**Directions:**
In the data that follows, find the line with "(295, 255) = (257, 255): white"; transcribe it, every later line up to the one with "(322, 371) = (140, 160): grey", and that line as well, exactly and with no others.

**Data under study:**
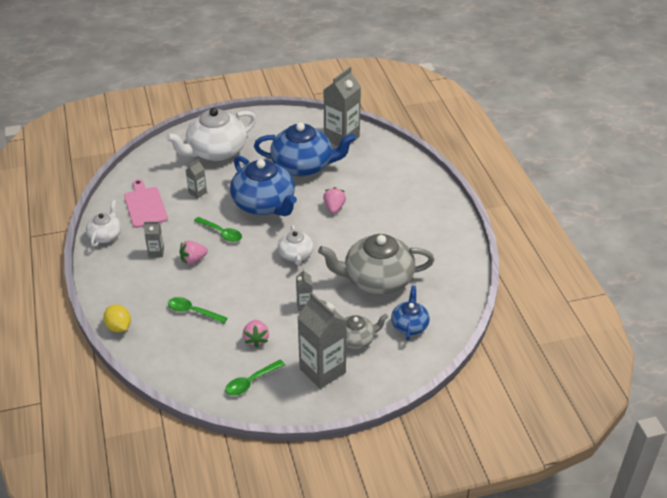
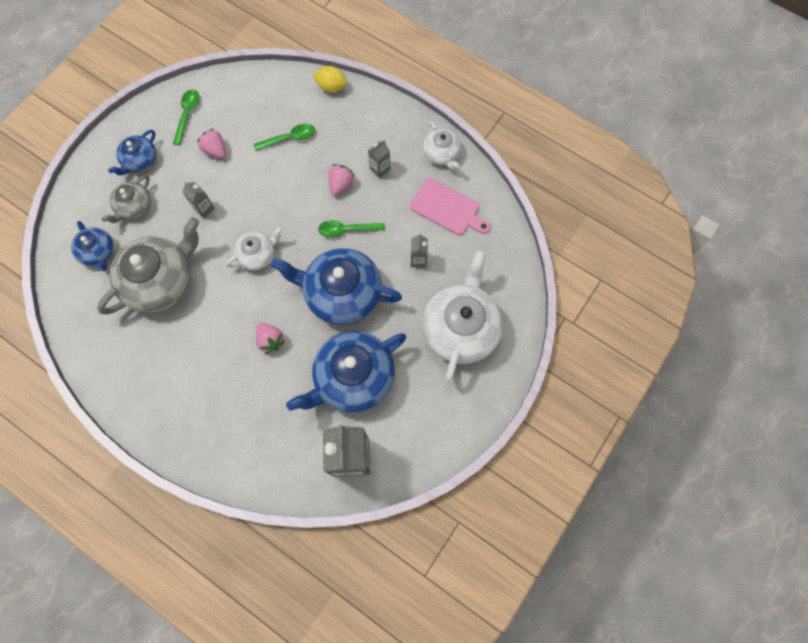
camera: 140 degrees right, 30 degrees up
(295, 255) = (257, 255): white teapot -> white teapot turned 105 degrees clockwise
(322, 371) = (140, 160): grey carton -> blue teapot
---
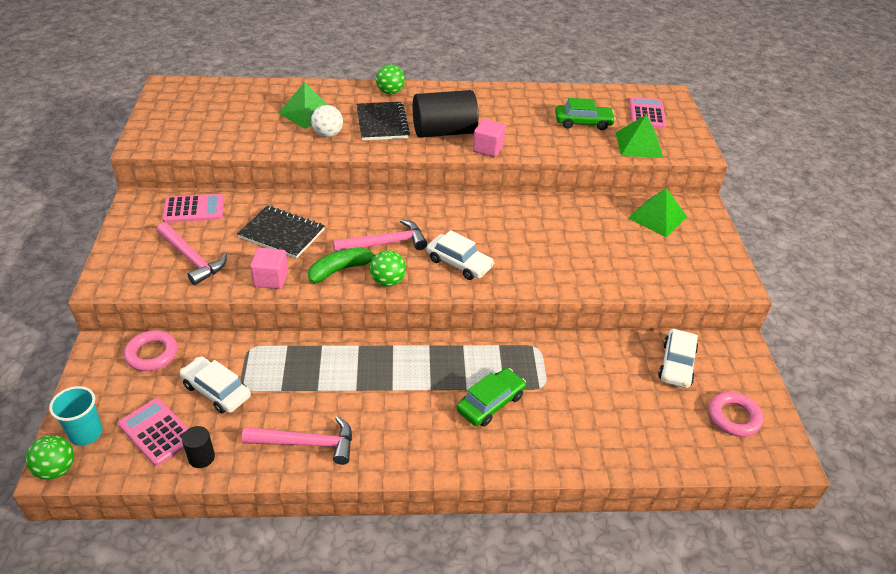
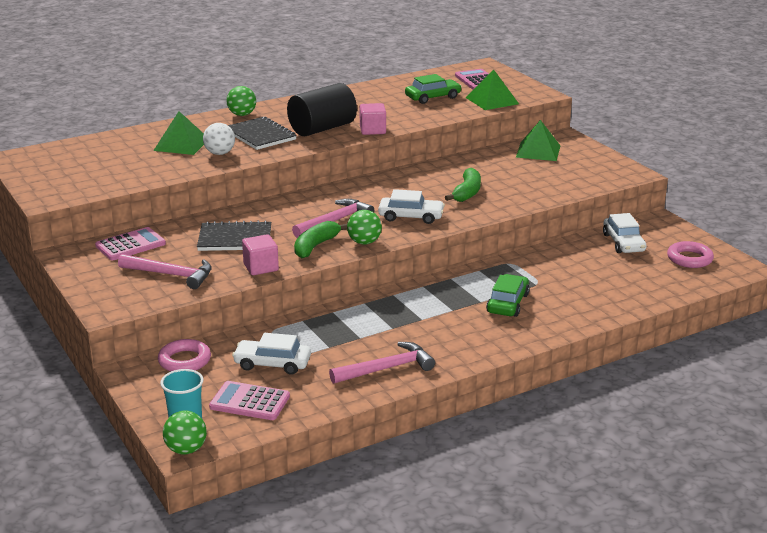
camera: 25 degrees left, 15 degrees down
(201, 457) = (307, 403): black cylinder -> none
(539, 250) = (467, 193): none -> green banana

**Task answer:**
(295, 255) = (257, 255): white teapot -> white teapot turned 105 degrees clockwise
(322, 371) = (140, 160): grey carton -> blue teapot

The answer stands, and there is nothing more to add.